# Your task
Transcribe the entries below exactly as they appear.

# Stored data
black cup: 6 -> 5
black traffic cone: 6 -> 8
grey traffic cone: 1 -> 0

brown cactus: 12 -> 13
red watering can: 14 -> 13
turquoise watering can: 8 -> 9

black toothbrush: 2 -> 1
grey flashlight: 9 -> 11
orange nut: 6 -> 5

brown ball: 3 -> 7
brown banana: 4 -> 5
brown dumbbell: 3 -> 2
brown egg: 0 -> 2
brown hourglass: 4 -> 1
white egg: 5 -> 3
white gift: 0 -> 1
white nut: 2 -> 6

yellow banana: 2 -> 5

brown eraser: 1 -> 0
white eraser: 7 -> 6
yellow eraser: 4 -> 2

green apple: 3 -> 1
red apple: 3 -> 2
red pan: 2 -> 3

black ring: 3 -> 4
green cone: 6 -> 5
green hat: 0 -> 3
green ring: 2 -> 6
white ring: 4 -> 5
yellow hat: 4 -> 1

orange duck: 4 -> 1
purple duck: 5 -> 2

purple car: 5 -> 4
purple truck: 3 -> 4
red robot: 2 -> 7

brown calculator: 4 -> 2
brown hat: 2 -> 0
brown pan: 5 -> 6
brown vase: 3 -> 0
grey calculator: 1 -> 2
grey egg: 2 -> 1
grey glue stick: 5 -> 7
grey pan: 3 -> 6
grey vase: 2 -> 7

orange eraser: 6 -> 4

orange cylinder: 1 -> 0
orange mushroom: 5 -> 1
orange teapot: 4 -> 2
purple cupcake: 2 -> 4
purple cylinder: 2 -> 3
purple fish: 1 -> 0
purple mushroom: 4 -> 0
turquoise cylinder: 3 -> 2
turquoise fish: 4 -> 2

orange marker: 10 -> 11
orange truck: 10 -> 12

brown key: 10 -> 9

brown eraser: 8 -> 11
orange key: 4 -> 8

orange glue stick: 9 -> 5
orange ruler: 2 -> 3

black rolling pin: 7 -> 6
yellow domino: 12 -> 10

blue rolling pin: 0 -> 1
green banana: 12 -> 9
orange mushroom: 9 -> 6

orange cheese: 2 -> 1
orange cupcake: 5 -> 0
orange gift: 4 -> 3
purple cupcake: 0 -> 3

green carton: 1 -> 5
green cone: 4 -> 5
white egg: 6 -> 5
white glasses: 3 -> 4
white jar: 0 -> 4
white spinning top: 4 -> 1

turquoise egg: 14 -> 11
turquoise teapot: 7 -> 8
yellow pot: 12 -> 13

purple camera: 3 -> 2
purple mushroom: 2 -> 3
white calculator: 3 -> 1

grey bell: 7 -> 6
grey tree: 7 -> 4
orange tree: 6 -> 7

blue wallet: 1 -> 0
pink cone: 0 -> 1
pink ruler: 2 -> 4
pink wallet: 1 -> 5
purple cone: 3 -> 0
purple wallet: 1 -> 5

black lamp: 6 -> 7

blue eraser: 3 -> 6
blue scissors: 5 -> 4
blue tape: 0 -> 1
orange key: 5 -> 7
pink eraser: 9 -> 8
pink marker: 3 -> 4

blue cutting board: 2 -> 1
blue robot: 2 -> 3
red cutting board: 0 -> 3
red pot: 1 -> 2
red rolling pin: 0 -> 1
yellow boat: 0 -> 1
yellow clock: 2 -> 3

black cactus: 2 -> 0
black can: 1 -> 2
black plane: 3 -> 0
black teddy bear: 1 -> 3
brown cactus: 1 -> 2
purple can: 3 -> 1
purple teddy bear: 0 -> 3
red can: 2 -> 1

# Result of this exercise
black cup: 6 -> 5
black traffic cone: 6 -> 8
grey traffic cone: 1 -> 0

brown cactus: 12 -> 13
red watering can: 14 -> 13
turquoise watering can: 8 -> 9

black toothbrush: 2 -> 1
grey flashlight: 9 -> 11
orange nut: 6 -> 5

brown ball: 3 -> 7
brown banana: 4 -> 5
brown dumbbell: 3 -> 2
brown egg: 0 -> 2
brown hourglass: 4 -> 1
white egg: 5 -> 3
white gift: 0 -> 1
white nut: 2 -> 6

yellow banana: 2 -> 5

brown eraser: 1 -> 0
white eraser: 7 -> 6
yellow eraser: 4 -> 2

green apple: 3 -> 1
red apple: 3 -> 2
red pan: 2 -> 3

black ring: 3 -> 4
green cone: 6 -> 5
green hat: 0 -> 3
green ring: 2 -> 6
white ring: 4 -> 5
yellow hat: 4 -> 1

orange duck: 4 -> 1
purple duck: 5 -> 2

purple car: 5 -> 4
purple truck: 3 -> 4
red robot: 2 -> 7

brown calculator: 4 -> 2
brown hat: 2 -> 0
brown pan: 5 -> 6
brown vase: 3 -> 0
grey calculator: 1 -> 2
grey egg: 2 -> 1
grey glue stick: 5 -> 7
grey pan: 3 -> 6
grey vase: 2 -> 7

orange eraser: 6 -> 4

orange cylinder: 1 -> 0
orange mushroom: 5 -> 1
orange teapot: 4 -> 2
purple cupcake: 2 -> 4
purple cylinder: 2 -> 3
purple fish: 1 -> 0
purple mushroom: 4 -> 0
turquoise cylinder: 3 -> 2
turquoise fish: 4 -> 2

orange marker: 10 -> 11
orange truck: 10 -> 12

brown key: 10 -> 9

brown eraser: 8 -> 11
orange key: 4 -> 8

orange glue stick: 9 -> 5
orange ruler: 2 -> 3

black rolling pin: 7 -> 6
yellow domino: 12 -> 10

blue rolling pin: 0 -> 1
green banana: 12 -> 9
orange mushroom: 9 -> 6

orange cheese: 2 -> 1
orange cupcake: 5 -> 0
orange gift: 4 -> 3
purple cupcake: 0 -> 3

green carton: 1 -> 5
green cone: 4 -> 5
white egg: 6 -> 5
white glasses: 3 -> 4
white jar: 0 -> 4
white spinning top: 4 -> 1

turquoise egg: 14 -> 11
turquoise teapot: 7 -> 8
yellow pot: 12 -> 13

purple camera: 3 -> 2
purple mushroom: 2 -> 3
white calculator: 3 -> 1

grey bell: 7 -> 6
grey tree: 7 -> 4
orange tree: 6 -> 7

blue wallet: 1 -> 0
pink cone: 0 -> 1
pink ruler: 2 -> 4
pink wallet: 1 -> 5
purple cone: 3 -> 0
purple wallet: 1 -> 5

black lamp: 6 -> 7

blue eraser: 3 -> 6
blue scissors: 5 -> 4
blue tape: 0 -> 1
orange key: 5 -> 7
pink eraser: 9 -> 8
pink marker: 3 -> 4

blue cutting board: 2 -> 1
blue robot: 2 -> 3
red cutting board: 0 -> 3
red pot: 1 -> 2
red rolling pin: 0 -> 1
yellow boat: 0 -> 1
yellow clock: 2 -> 3

black cactus: 2 -> 0
black can: 1 -> 2
black plane: 3 -> 0
black teddy bear: 1 -> 3
brown cactus: 1 -> 2
purple can: 3 -> 1
purple teddy bear: 0 -> 3
red can: 2 -> 1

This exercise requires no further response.